Exercise
Going down the data below, set down exactly the line with "yellow diamond: moved" and each line after it through the line with "red arrow: moved 4 px right"; no other lines.

Extracted material
========================
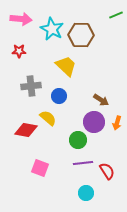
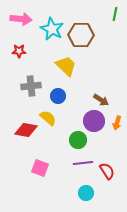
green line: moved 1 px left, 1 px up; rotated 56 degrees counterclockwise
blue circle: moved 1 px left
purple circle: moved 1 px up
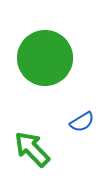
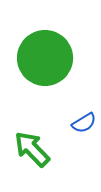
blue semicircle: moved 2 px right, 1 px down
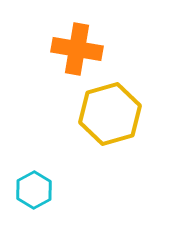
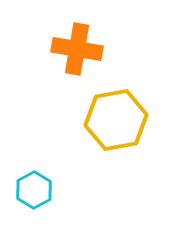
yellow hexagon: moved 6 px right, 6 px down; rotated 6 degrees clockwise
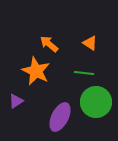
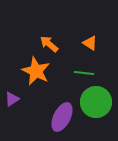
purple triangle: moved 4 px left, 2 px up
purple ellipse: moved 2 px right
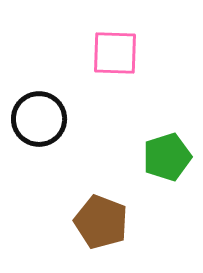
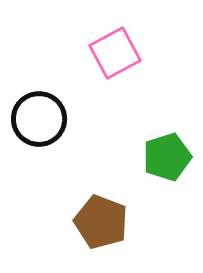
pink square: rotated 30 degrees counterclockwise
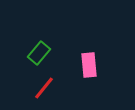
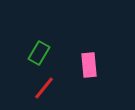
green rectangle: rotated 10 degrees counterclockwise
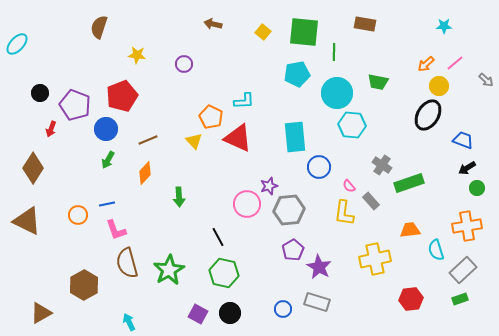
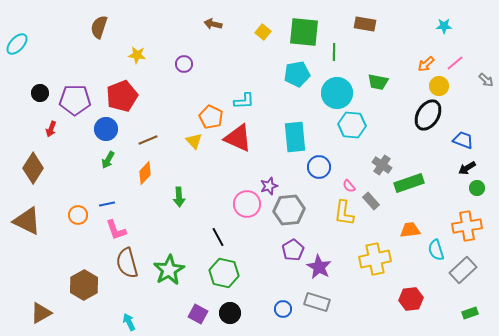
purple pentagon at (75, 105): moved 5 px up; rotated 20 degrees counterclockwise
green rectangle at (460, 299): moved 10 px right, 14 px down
========================
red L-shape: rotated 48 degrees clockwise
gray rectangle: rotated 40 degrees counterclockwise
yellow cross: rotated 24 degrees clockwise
========================
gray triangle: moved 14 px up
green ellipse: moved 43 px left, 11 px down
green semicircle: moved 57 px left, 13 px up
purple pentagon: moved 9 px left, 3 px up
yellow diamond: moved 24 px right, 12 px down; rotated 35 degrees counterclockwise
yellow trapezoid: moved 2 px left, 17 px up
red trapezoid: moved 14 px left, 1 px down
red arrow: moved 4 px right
========================
Response to the exercise
yellow diamond: moved 24 px right, 12 px down; rotated 35 degrees counterclockwise
yellow trapezoid: moved 2 px left, 17 px up
red trapezoid: moved 14 px left, 1 px down
red arrow: moved 4 px right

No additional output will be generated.